[Opening Supplied information section]

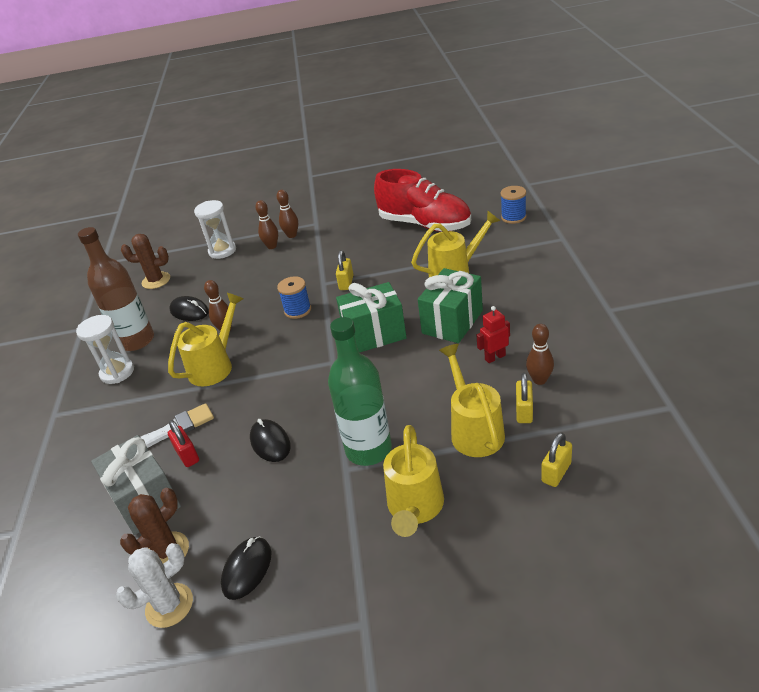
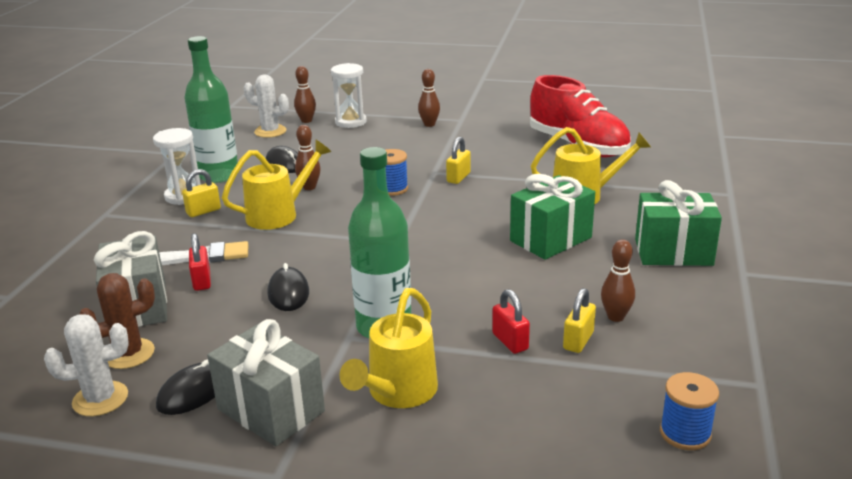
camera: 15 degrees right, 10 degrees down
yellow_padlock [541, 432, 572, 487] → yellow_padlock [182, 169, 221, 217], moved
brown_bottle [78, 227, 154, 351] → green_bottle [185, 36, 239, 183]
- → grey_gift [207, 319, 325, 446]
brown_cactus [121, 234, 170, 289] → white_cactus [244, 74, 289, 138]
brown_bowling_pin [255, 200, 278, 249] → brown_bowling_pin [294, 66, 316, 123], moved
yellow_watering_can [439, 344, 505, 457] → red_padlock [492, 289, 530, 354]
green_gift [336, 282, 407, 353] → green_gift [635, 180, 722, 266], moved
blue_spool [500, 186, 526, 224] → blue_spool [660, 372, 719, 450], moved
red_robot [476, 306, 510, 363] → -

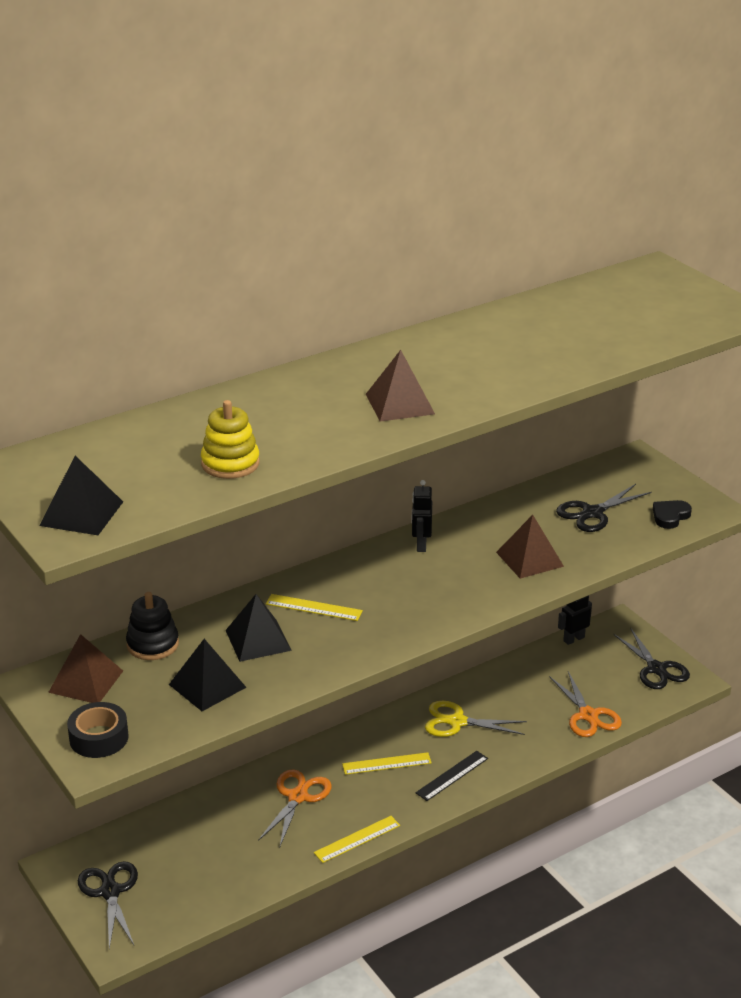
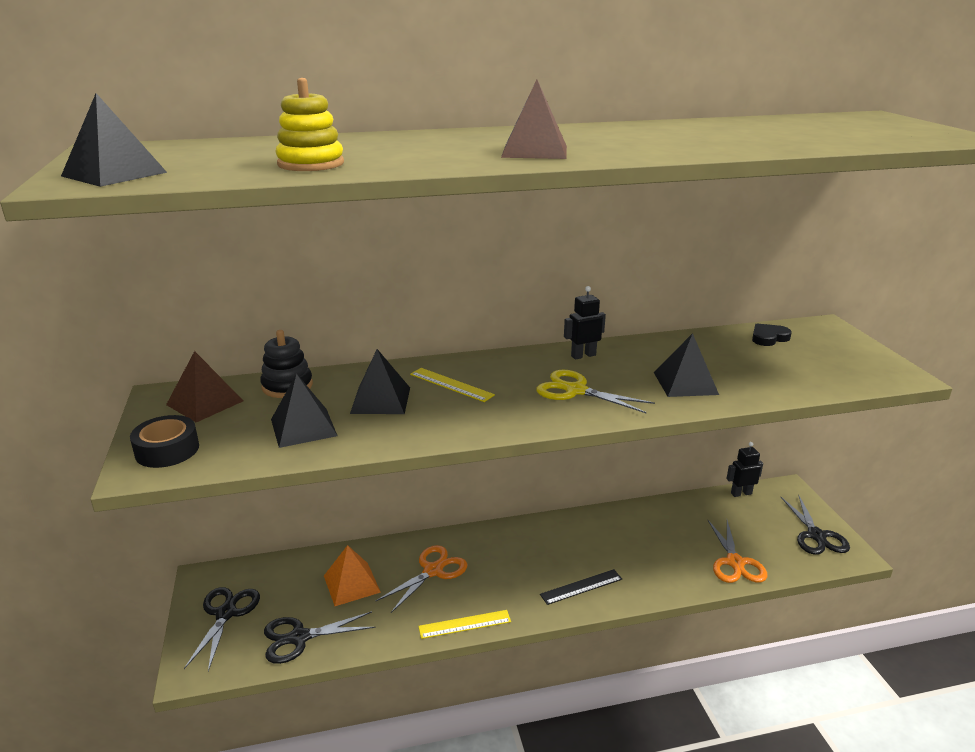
camera: 20 degrees right, 5 degrees down
black_scissors [556, 484, 652, 532] → black_scissors [264, 611, 376, 664], moved
- → orange_pyramid [324, 545, 381, 606]
yellow_scissors [425, 701, 527, 737] → yellow_scissors [536, 370, 655, 413], moved
black_robot [411, 480, 432, 552] → black_robot [564, 286, 606, 360], 45 degrees clockwise
brown_pyramid [496, 515, 564, 579] → black_pyramid [654, 333, 719, 397]
black_heart [653, 500, 692, 529] → black_heart [752, 323, 792, 346], moved
yellow_ruler [342, 752, 432, 775] → -

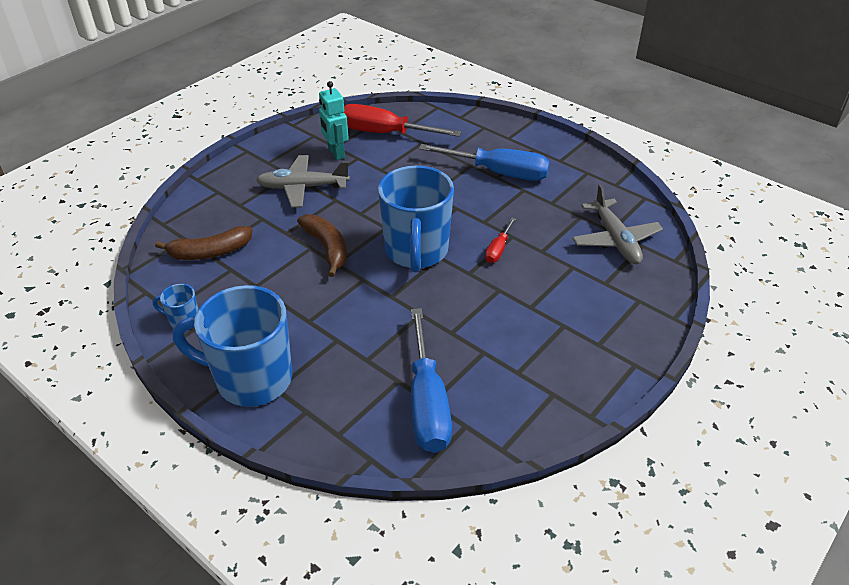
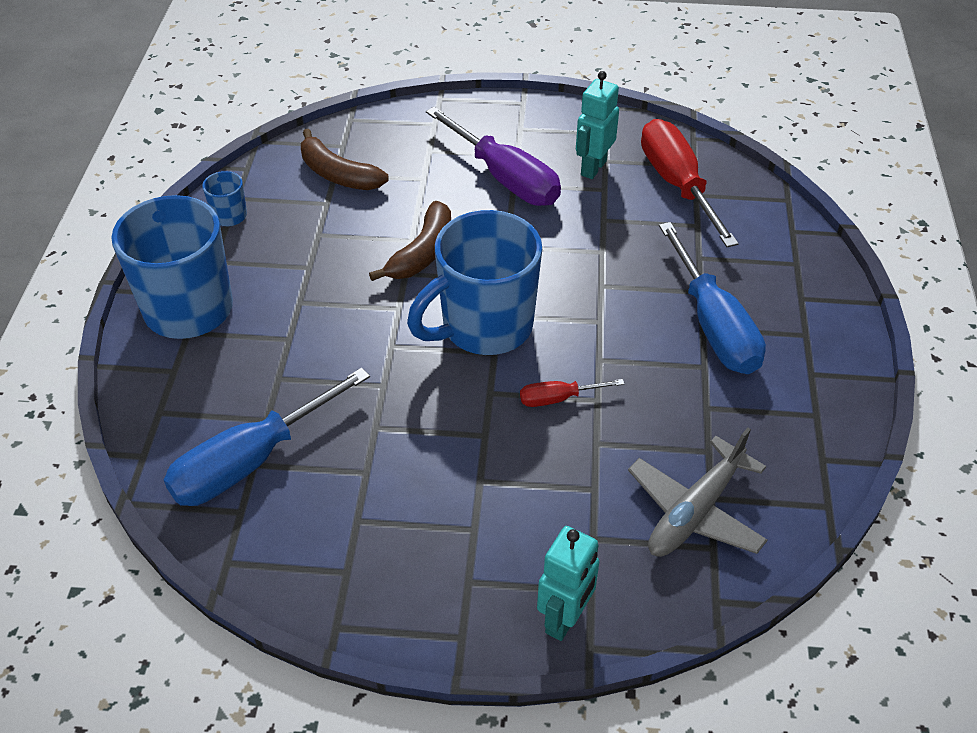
camera: 55 degrees right, 5 degrees up
grey_plane [256, 155, 350, 208] → purple_screwdriver [426, 107, 561, 206]
- → turquoise_robot [537, 526, 599, 641]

[Closing Supplied information section]

■ **What needs to be done**:
Only the lines above starting at the one containing "camera: 20 degrees right, 5 degrees down" and ending at the one containing "yellow_scissors [425, 701, 527, 737]", both included, are to be returned, exactly as they read.

■ **Task answer**:
camera: 20 degrees right, 5 degrees down
black_scissors [556, 484, 652, 532] → black_scissors [264, 611, 376, 664], moved
- → orange_pyramid [324, 545, 381, 606]
yellow_scissors [425, 701, 527, 737] → yellow_scissors [536, 370, 655, 413], moved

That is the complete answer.